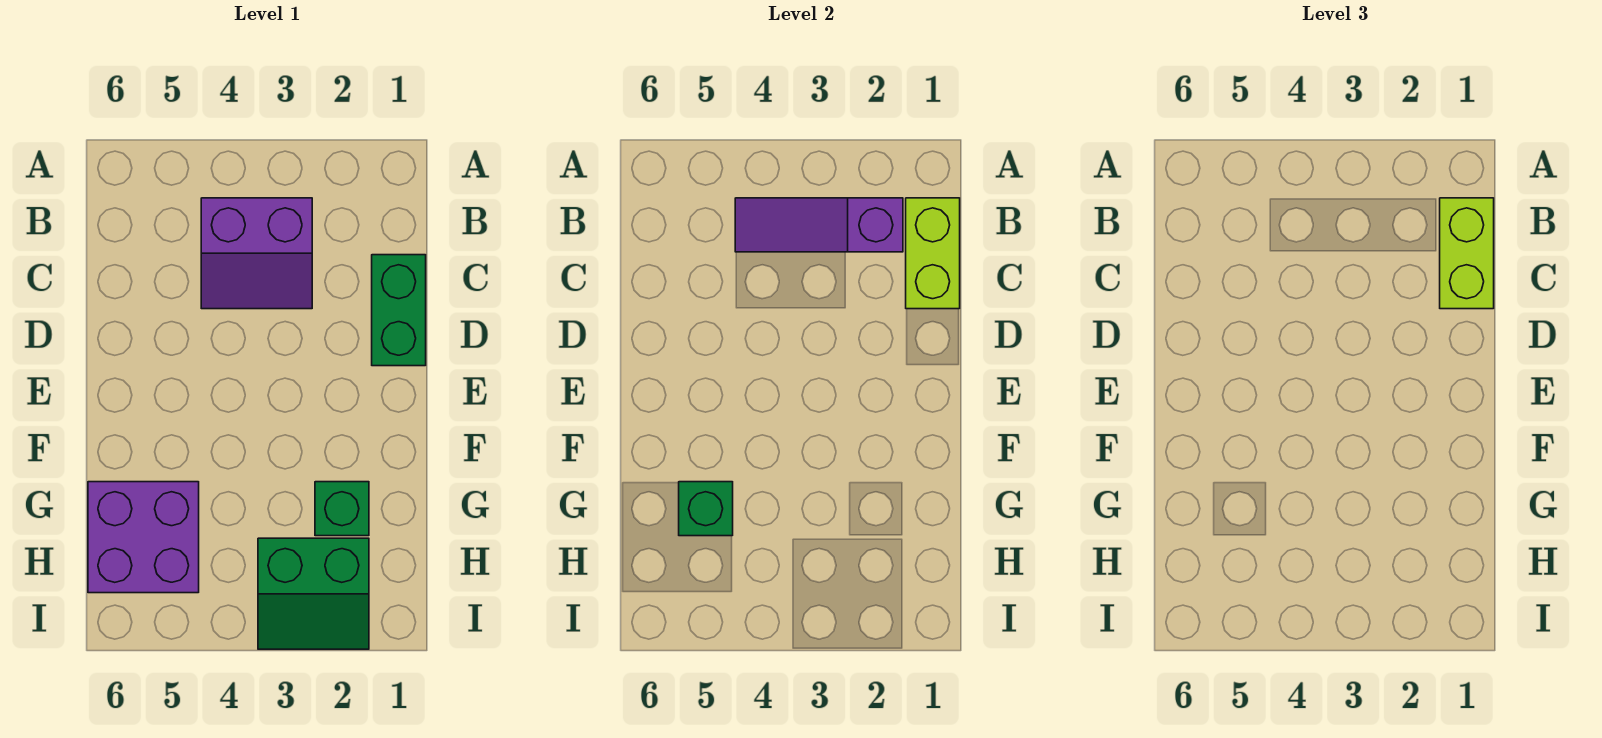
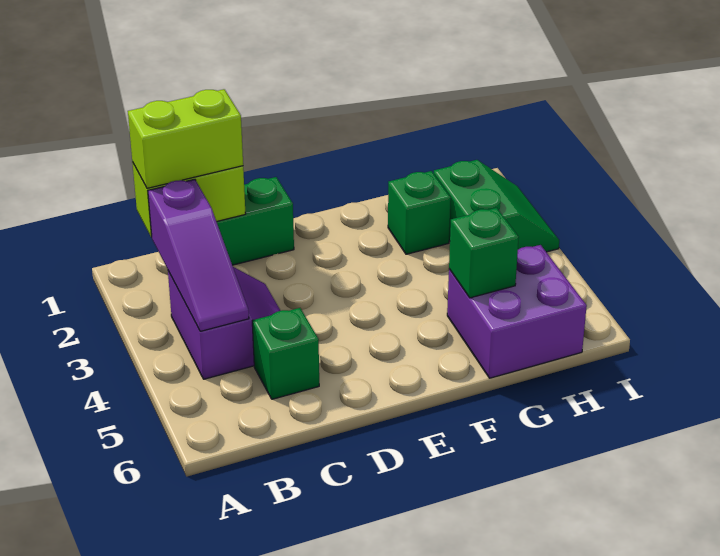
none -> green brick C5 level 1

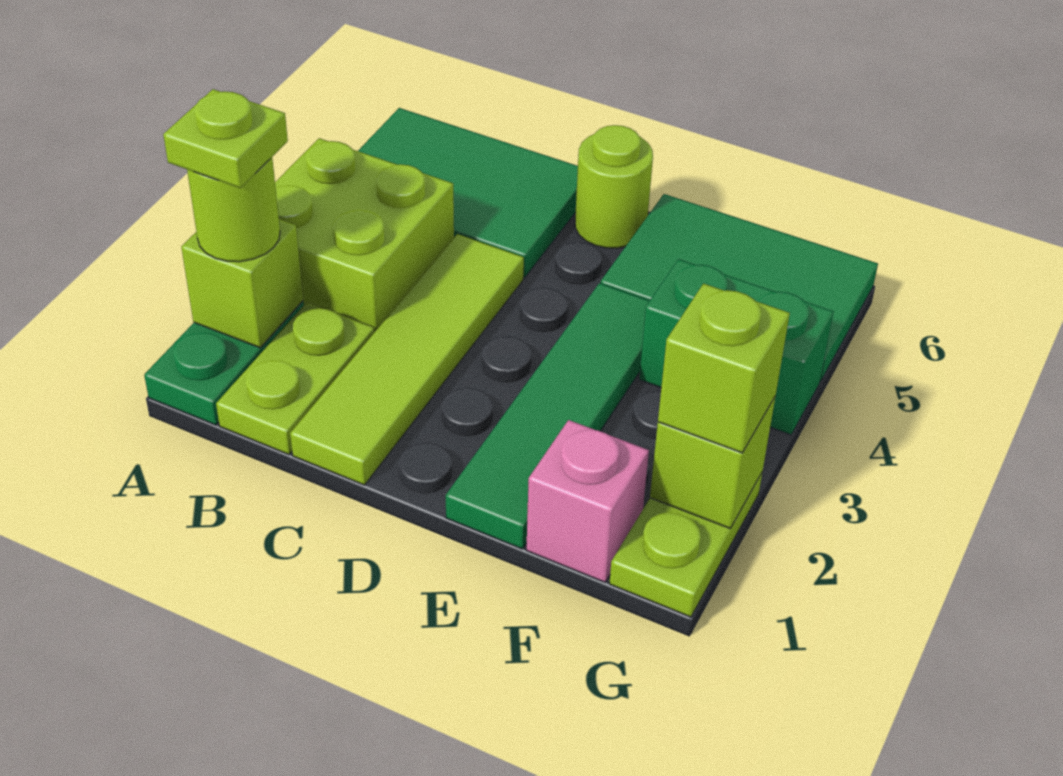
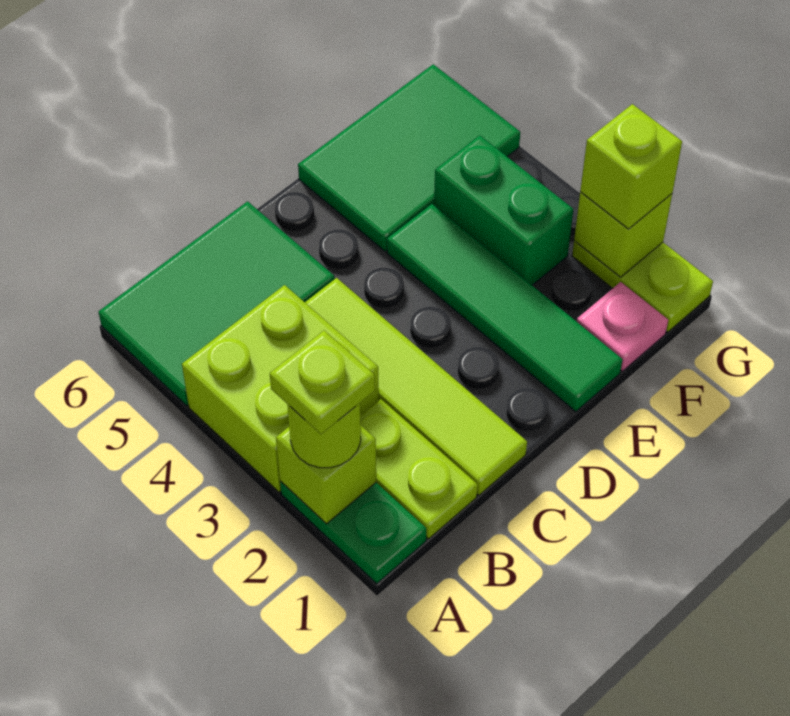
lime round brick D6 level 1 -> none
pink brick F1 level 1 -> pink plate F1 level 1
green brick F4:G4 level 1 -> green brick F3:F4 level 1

* * *

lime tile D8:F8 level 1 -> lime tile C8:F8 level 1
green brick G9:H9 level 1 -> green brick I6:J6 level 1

==

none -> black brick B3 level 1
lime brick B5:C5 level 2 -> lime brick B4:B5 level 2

# PROBLEM DETAILS:
Within the material above, only the stretch from the line holding "none -> green brick C5 level 1" through the line holding "green brick F4:G4" is to be restated exactly. Pictures are dropped.

# ANSWER BOX:
none -> green brick C5 level 1

lime round brick D6 level 1 -> none
pink brick F1 level 1 -> pink plate F1 level 1
green brick F4:G4 level 1 -> green brick F3:F4 level 1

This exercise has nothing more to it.